-- EXERCISE INPUT follows --
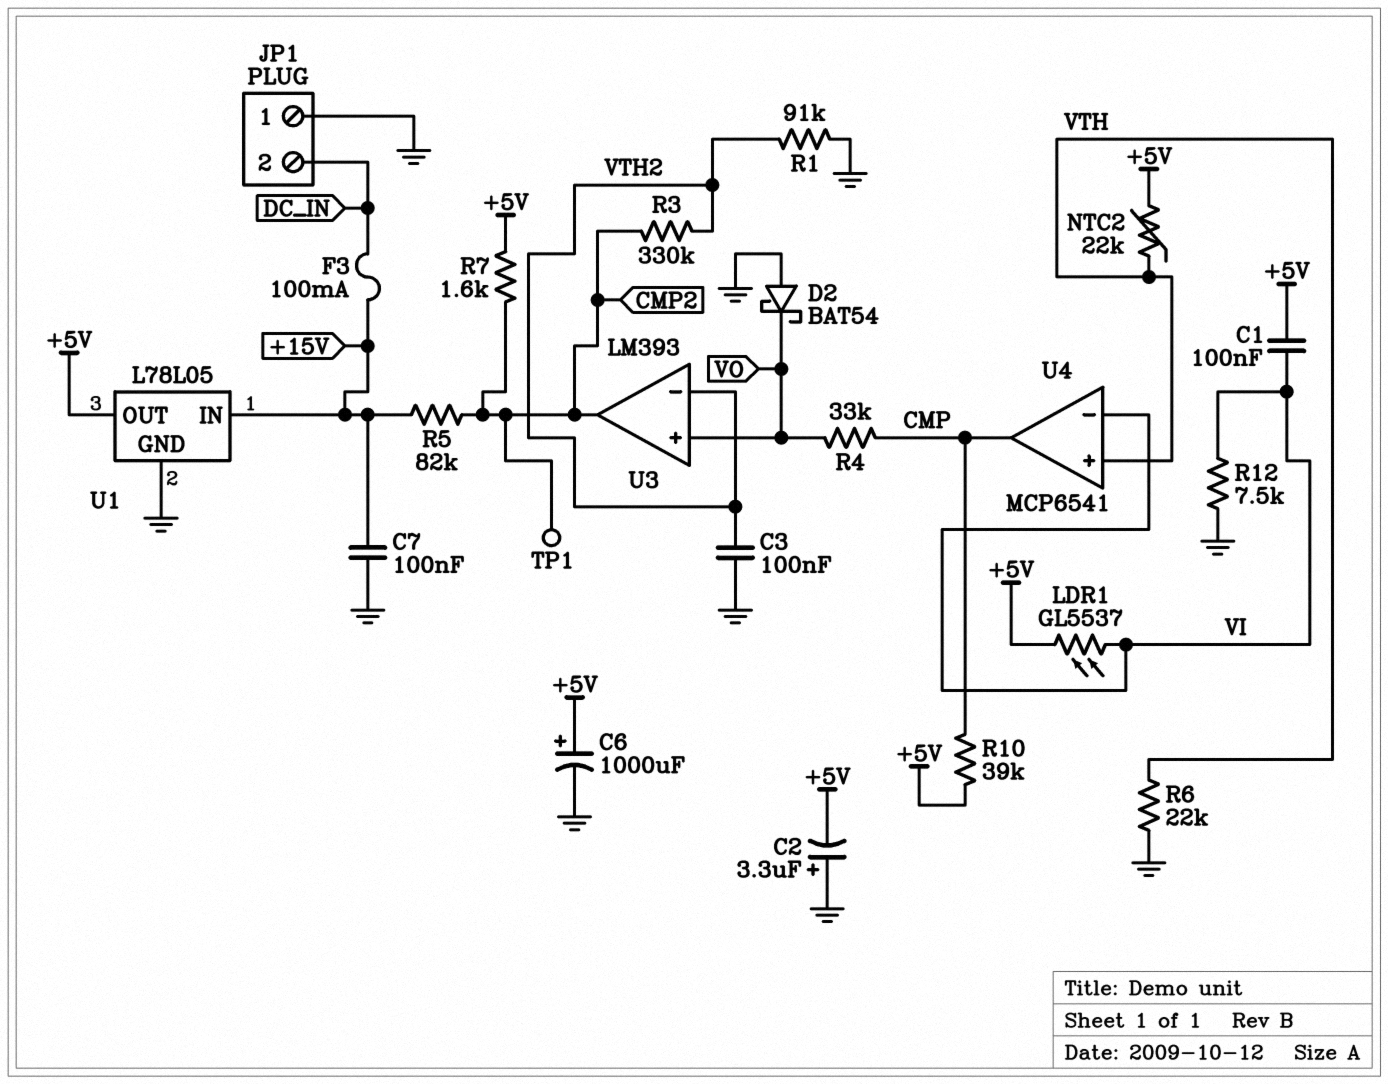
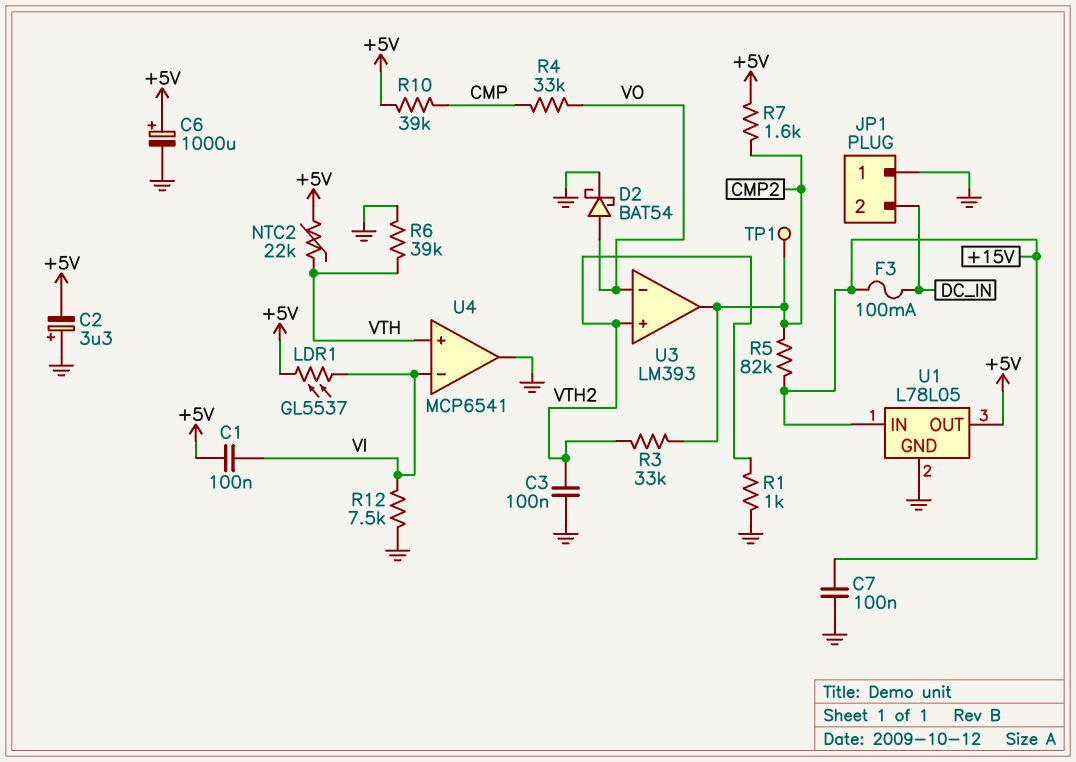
D2: schottky BAT54 (A GND, K VO) -> schottky BAT54 (A VO, K GND)
R1: 91k (GND, VTH2) -> 1k (GND, VTH2)
R3: 330k (CMP2, VTH2) -> 33k (CMP2, VTH2)
R6: 22k (GND, VTH) -> 39k (GND, VTH)
U3 pin in+: VO -> VTH2
U3 pin in-: VTH2 -> VO
U4 pin out: CMP -> GND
-- EXERCISE INPUT concluded --
**EXERCISE:** Wherever an image sits in the data, omit it; everything else must be copied exactly.

**RESULT BELOW:**
D2: schottky BAT54 (A GND, K VO) -> schottky BAT54 (A VO, K GND)
R1: 91k (GND, VTH2) -> 1k (GND, VTH2)
R3: 330k (CMP2, VTH2) -> 33k (CMP2, VTH2)
R6: 22k (GND, VTH) -> 39k (GND, VTH)
U3 pin in+: VO -> VTH2
U3 pin in-: VTH2 -> VO
U4 pin out: CMP -> GND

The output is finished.